→ **DESCRIPTION OF THE TASK**: Gather, from the data below, each line in which the word "size" occurs.

→ **DATA RECORDS**:

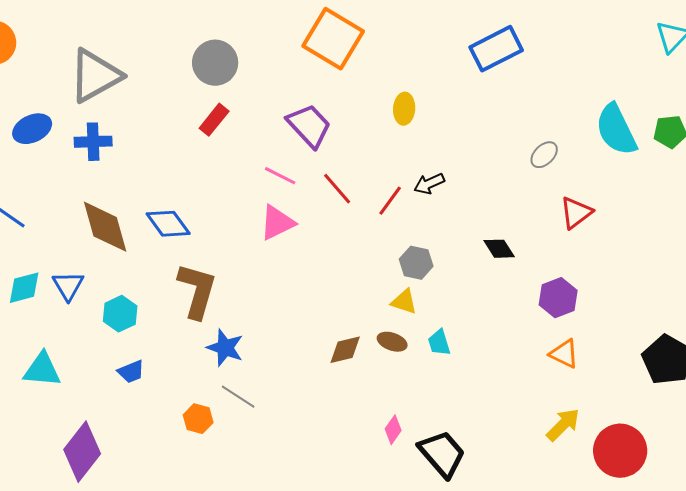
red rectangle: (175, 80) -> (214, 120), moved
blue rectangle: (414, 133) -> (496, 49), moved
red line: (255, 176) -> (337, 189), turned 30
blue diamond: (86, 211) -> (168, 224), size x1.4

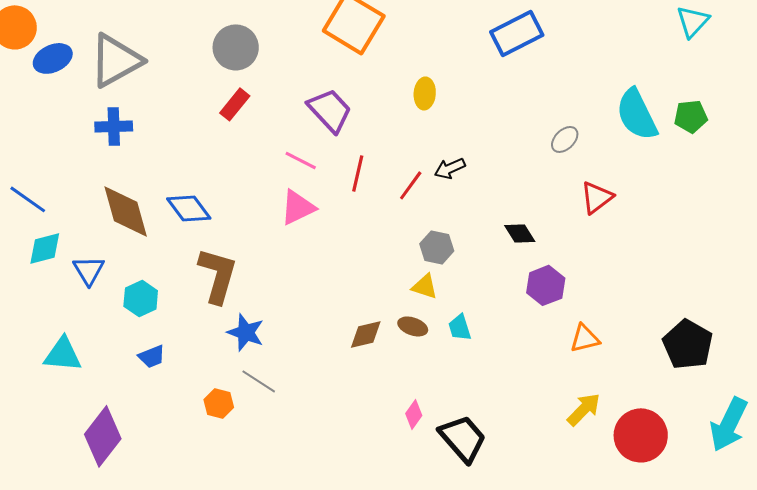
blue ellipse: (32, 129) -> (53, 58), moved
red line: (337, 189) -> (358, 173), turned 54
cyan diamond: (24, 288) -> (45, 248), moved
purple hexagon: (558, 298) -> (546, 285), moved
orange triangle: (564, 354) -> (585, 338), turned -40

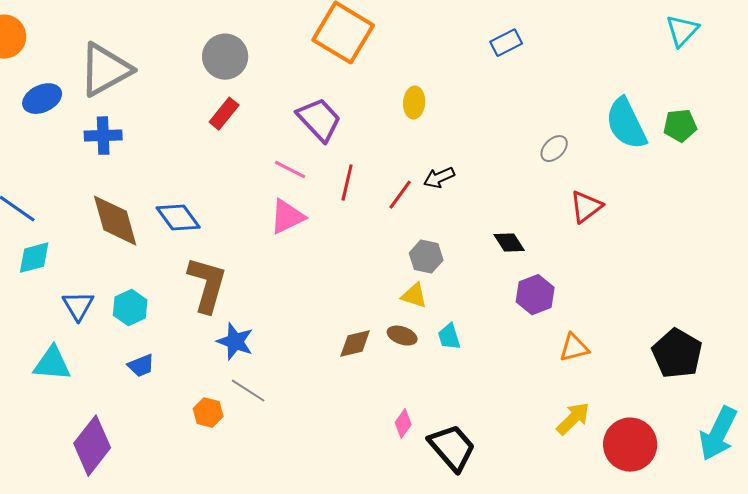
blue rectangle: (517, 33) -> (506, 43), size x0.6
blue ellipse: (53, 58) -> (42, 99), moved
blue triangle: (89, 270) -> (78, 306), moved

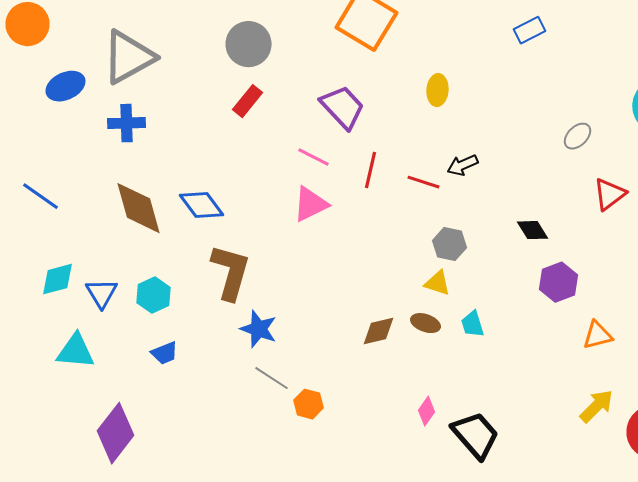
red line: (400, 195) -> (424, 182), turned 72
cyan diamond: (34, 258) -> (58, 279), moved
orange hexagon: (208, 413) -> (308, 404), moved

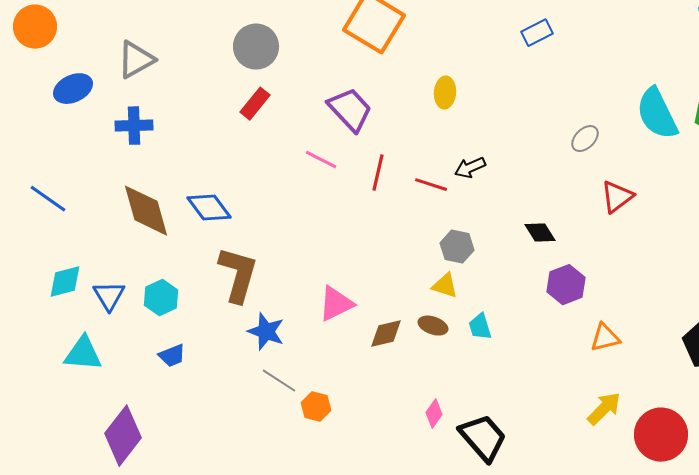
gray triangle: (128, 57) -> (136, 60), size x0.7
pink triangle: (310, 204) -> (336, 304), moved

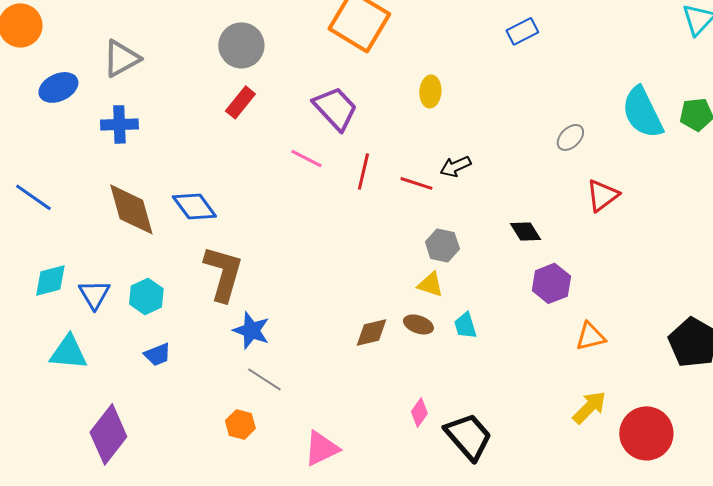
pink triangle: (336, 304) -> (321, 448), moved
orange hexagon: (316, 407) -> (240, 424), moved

→ **TASK SOLUTION**:
blue diamond: (86, 211) -> (168, 224), size x1.4
blue rectangle: (517, 33) -> (506, 43), size x0.6
gray triangle: (128, 57) -> (136, 60), size x0.7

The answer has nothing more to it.